▶ Description of the task:
In the records below, find the line that holds "(531, 230) = (523, 382): blue". Restate it and every later line exactly, stopping at the end and skipping pictures.

▶ Information given:
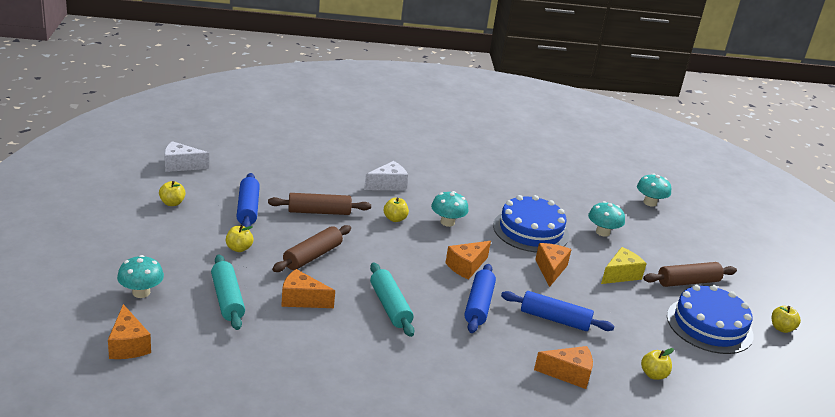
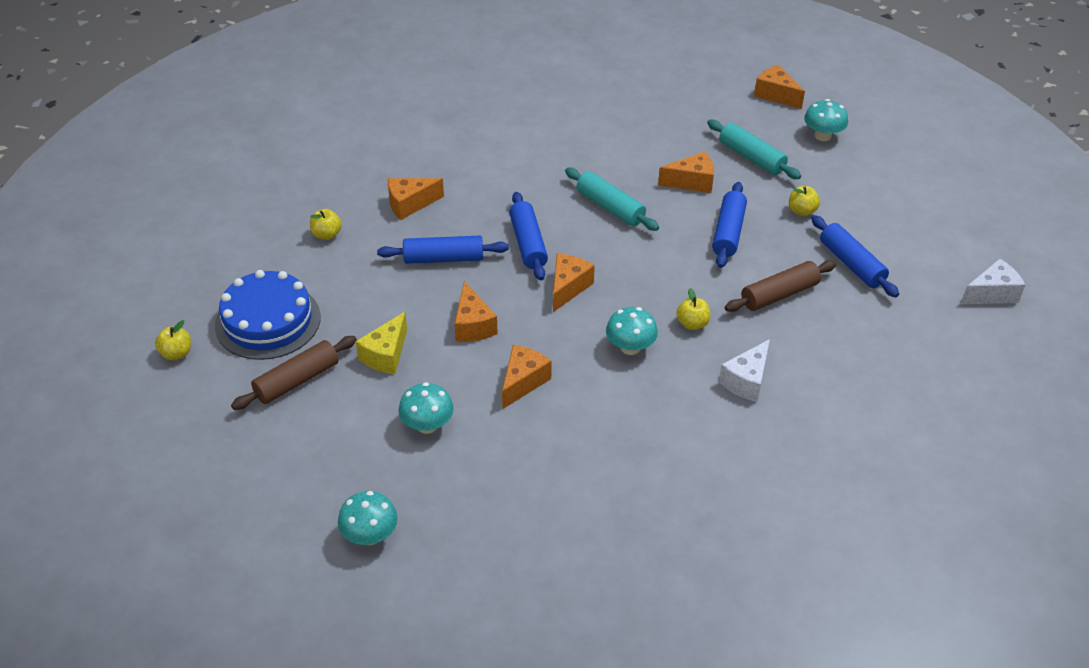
camera: 160 degrees right, 15 degrees up
(172, 203) = (926, 236): yellow apple -> none
(312, 256) = (728, 232): brown rolling pin -> blue rolling pin
(531, 230) = (523, 382): blue cake -> orange cheese

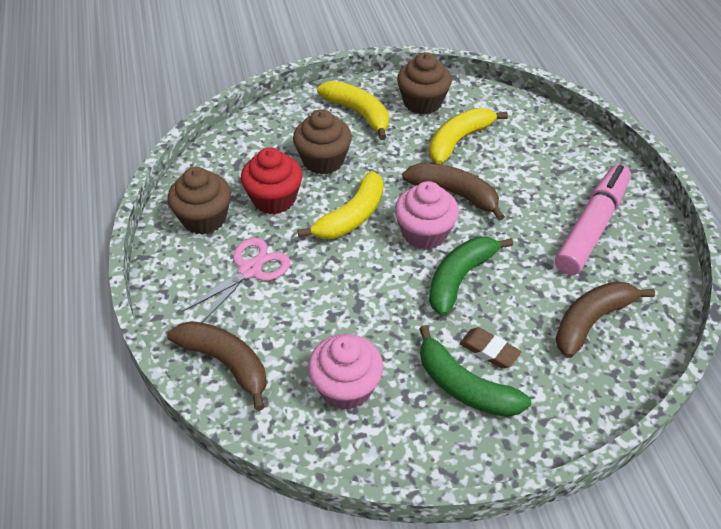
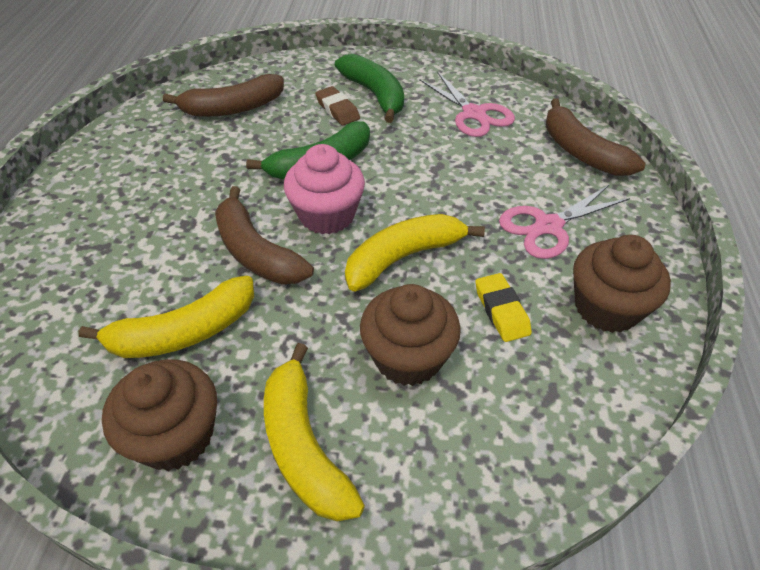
camera: 160 degrees left, 0 degrees up
(274, 199) = (501, 311): red cupcake -> yellow eraser
(346, 388) = (474, 114): pink cupcake -> pink scissors
(591, 227) = (142, 176): pink marker -> none

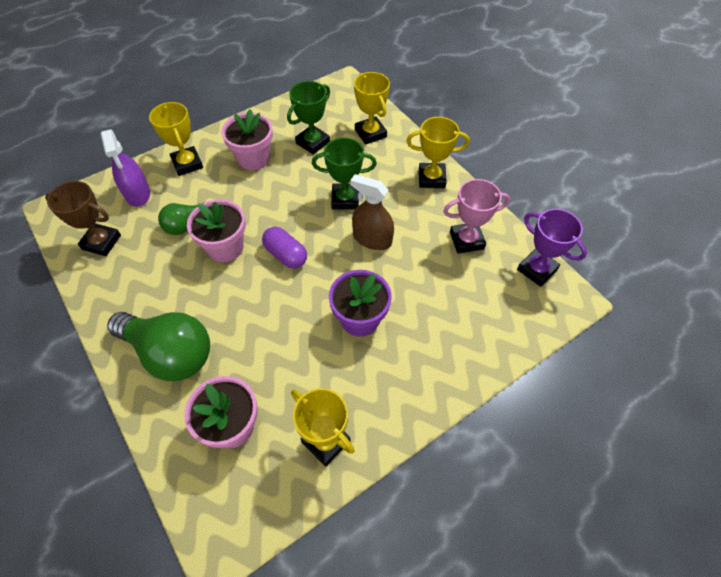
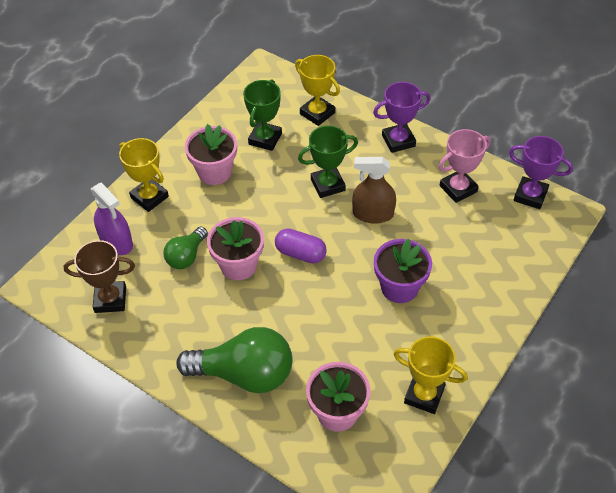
camera: 20 degrees left, 5 degrees down
(431, 178) = (398, 141): yellow trophy -> purple trophy

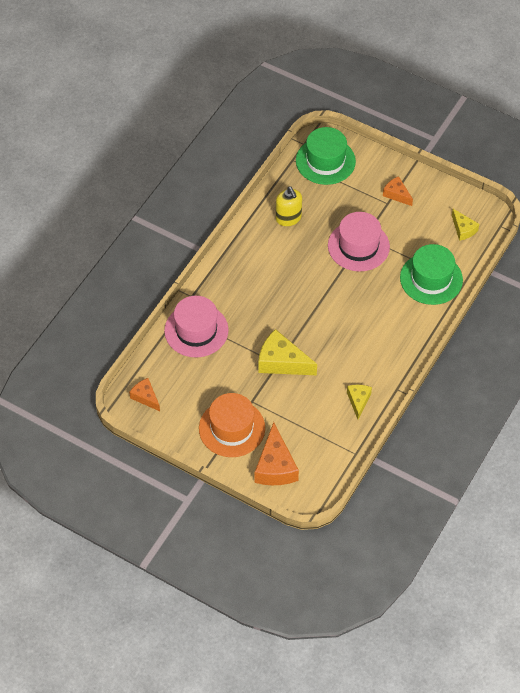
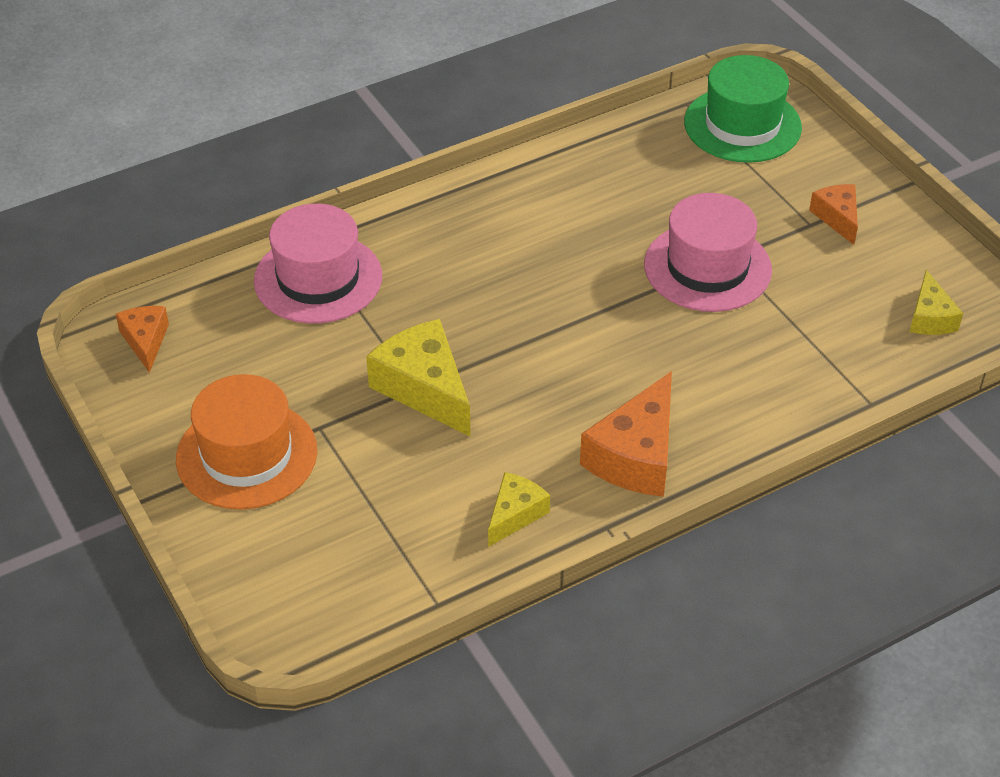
camera: 30 degrees right, 10 degrees down
(275, 466) = (269, 555): orange cheese -> orange cheese (636, 455)
(288, 218) = (613, 180): yellow soap dispenser -> none
(431, 279) = (809, 371): green hat -> none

▶ Your solution:
(531, 230) = (523, 382): blue cake -> orange cheese

camera: 160 degrees left, 0 degrees up
(274, 199) = (501, 311): red cupcake -> yellow eraser
(346, 388) = (474, 114): pink cupcake -> pink scissors
(591, 227) = (142, 176): pink marker -> none

camera: 20 degrees left, 5 degrees down
(431, 178) = (398, 141): yellow trophy -> purple trophy

camera: 30 degrees right, 10 degrees down
(275, 466) = (269, 555): orange cheese -> orange cheese (636, 455)
(288, 218) = (613, 180): yellow soap dispenser -> none
(431, 279) = (809, 371): green hat -> none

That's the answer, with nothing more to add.